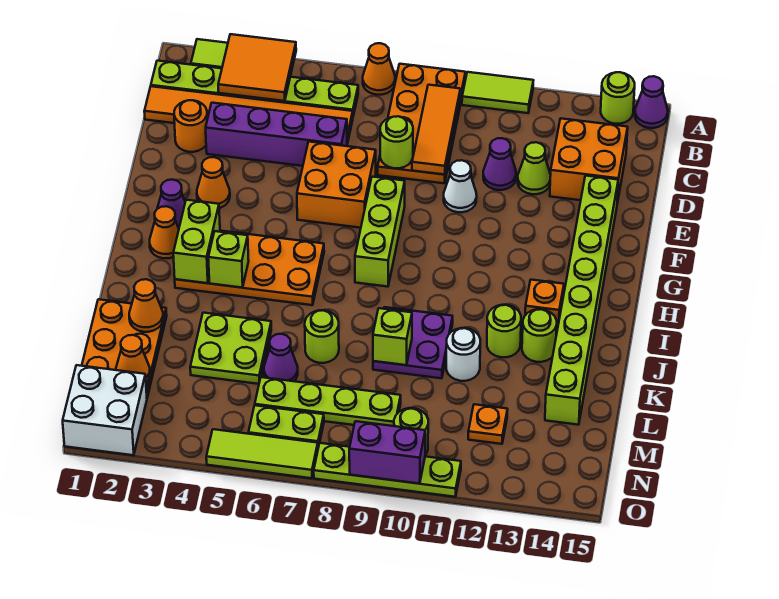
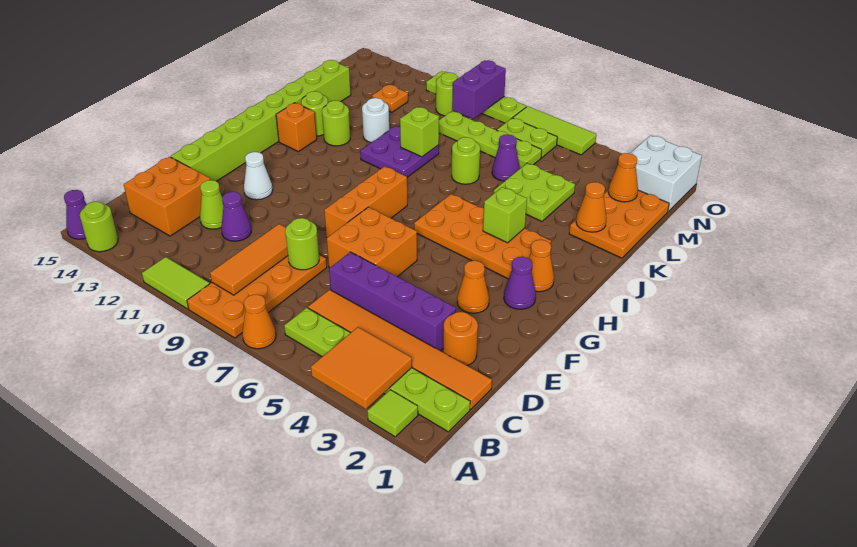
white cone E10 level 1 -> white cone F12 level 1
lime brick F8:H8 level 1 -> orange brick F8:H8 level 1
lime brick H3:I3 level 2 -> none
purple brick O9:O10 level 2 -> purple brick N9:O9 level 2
______________________________
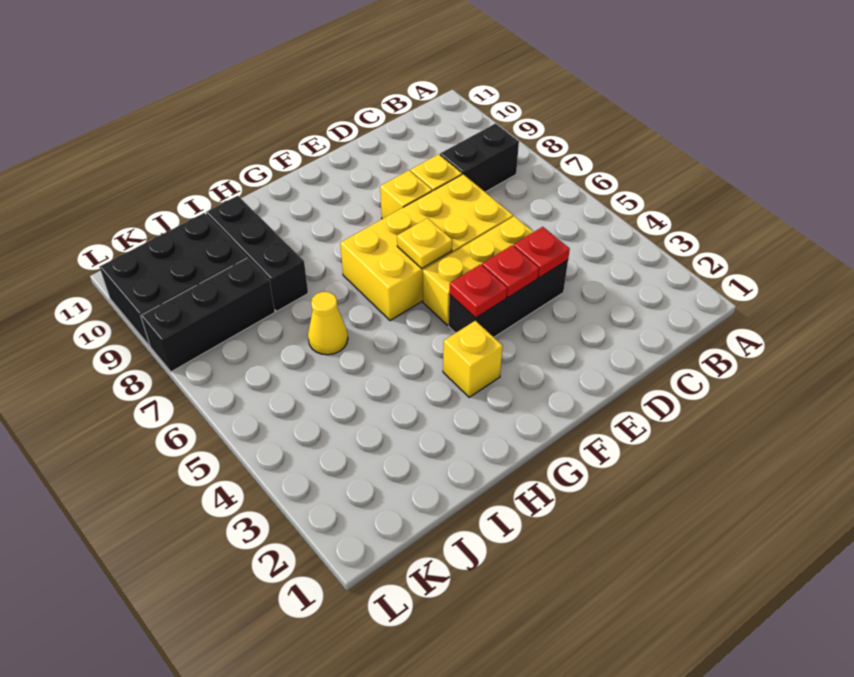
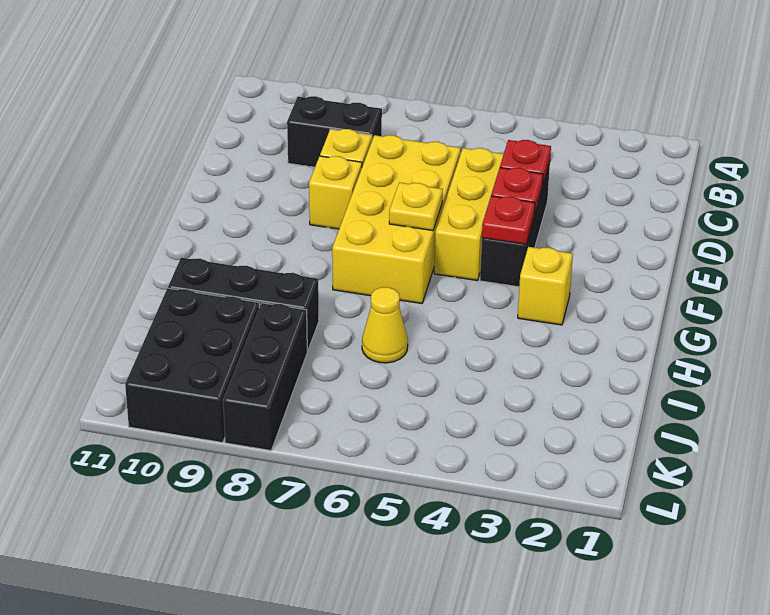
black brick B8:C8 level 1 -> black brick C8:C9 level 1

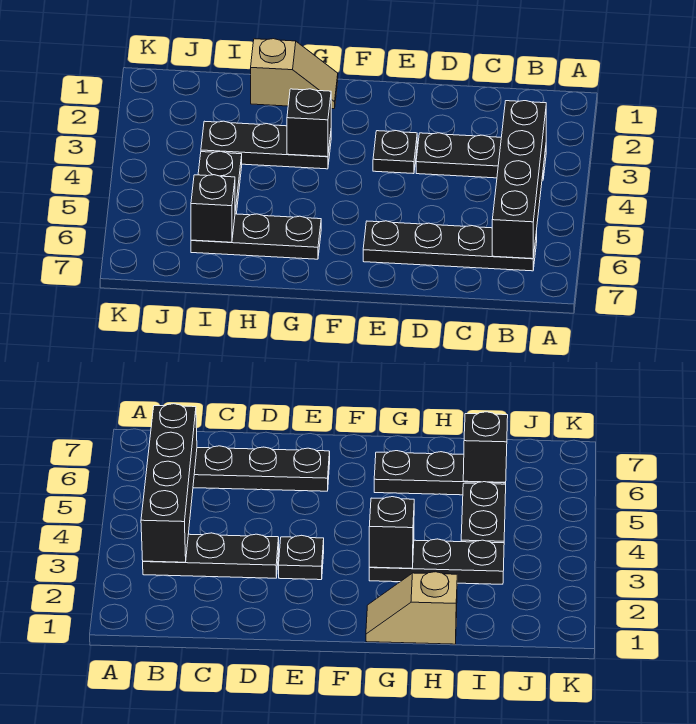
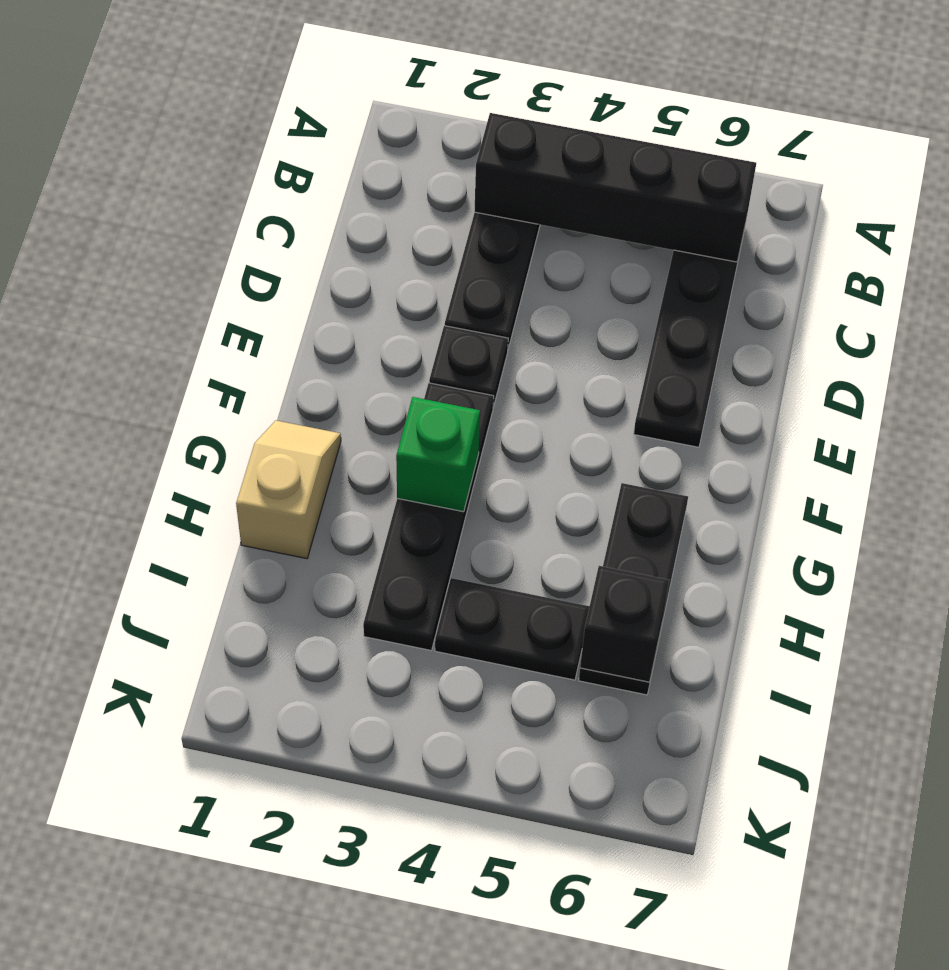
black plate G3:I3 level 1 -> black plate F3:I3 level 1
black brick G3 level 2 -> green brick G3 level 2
______________________________
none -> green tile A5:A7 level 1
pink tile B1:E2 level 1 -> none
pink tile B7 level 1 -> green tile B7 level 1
______________________________
Exercise objective: Wherever the string "tile" is found in the entries, copy the line it sits in.

The answer:
none -> green tile A5:A7 level 1
pink tile B1:E2 level 1 -> none
pink tile B7 level 1 -> green tile B7 level 1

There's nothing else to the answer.